• _Supplied data_:

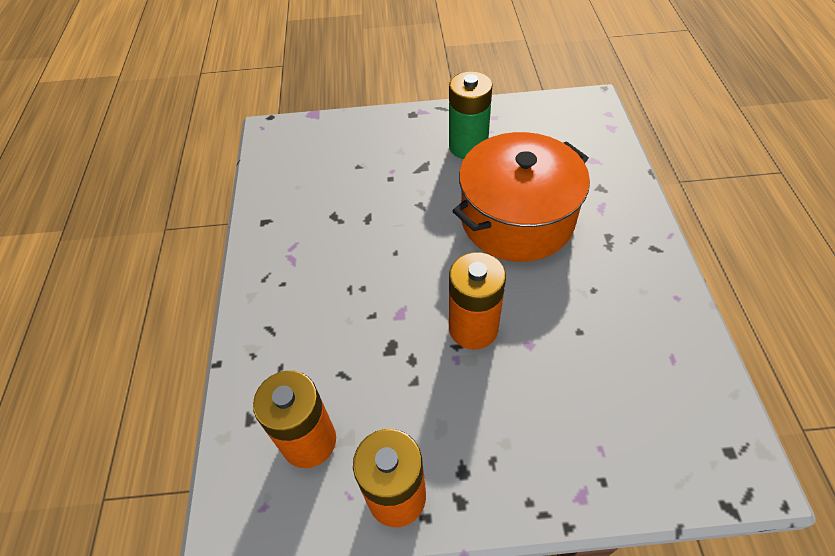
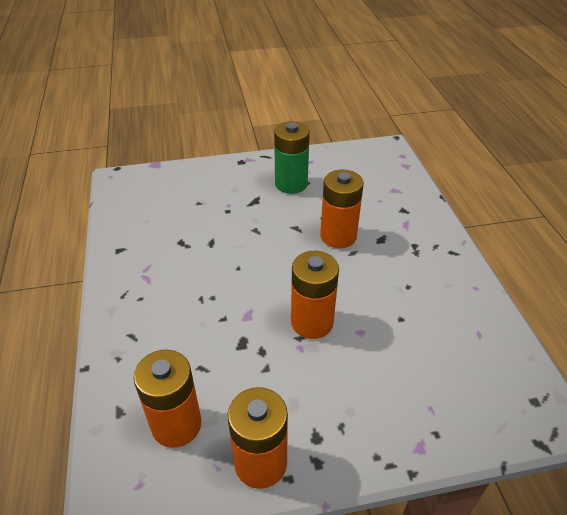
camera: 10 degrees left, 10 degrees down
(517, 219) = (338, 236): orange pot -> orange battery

...

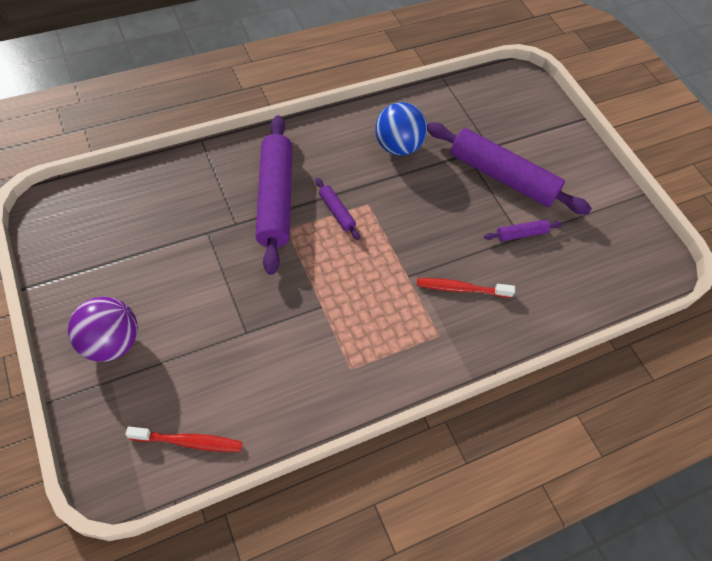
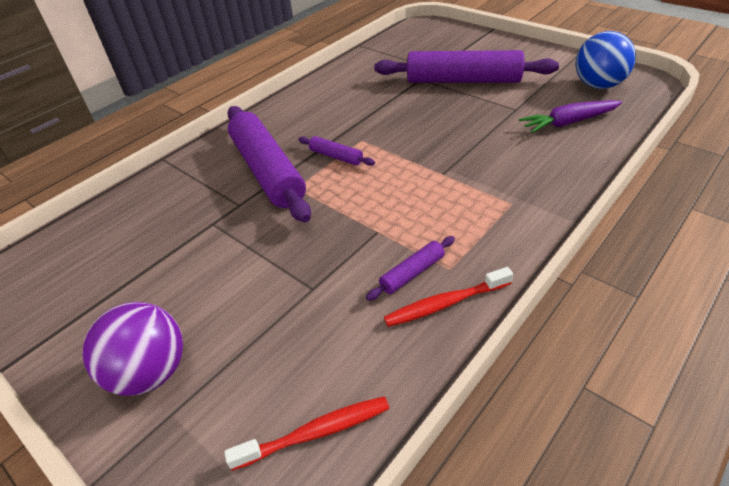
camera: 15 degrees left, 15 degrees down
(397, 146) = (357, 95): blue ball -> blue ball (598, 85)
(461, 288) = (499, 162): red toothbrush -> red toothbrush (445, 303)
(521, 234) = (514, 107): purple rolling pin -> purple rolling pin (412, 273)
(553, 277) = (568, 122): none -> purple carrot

--

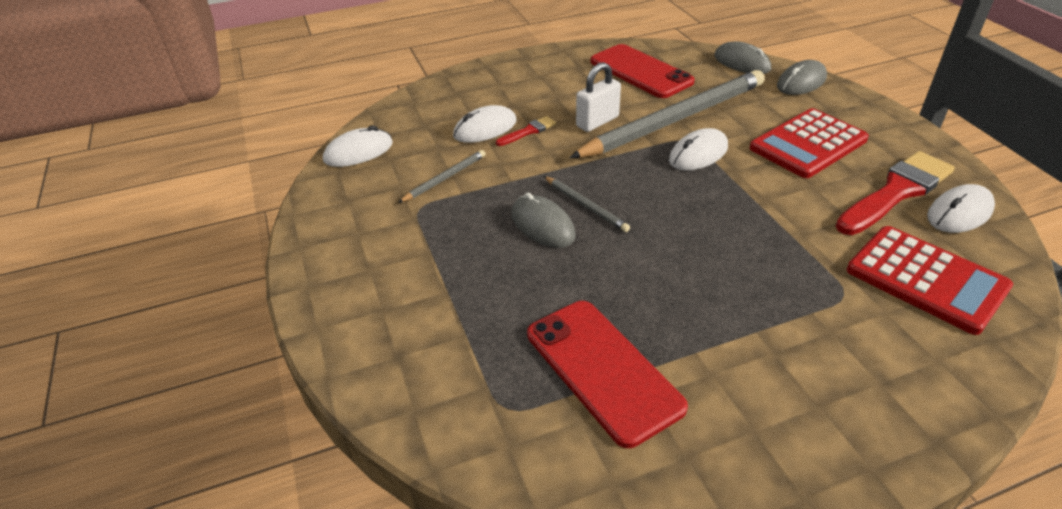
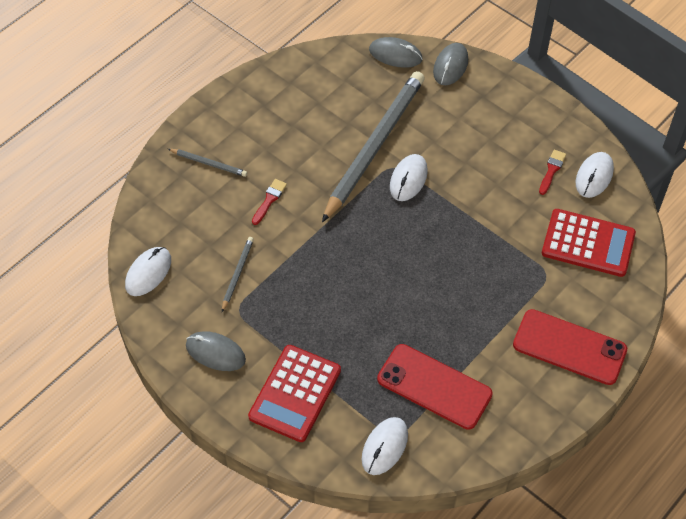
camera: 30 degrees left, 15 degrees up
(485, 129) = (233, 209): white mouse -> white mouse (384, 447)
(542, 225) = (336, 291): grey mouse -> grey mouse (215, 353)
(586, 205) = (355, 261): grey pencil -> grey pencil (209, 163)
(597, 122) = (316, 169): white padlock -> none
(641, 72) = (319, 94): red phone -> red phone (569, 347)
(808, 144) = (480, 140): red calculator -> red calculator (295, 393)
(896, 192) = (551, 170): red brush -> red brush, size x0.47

• _What the task asks_:
Tally the lines of the listing that contain "degrees" and give the tally alone.

• _Output of the task_:
3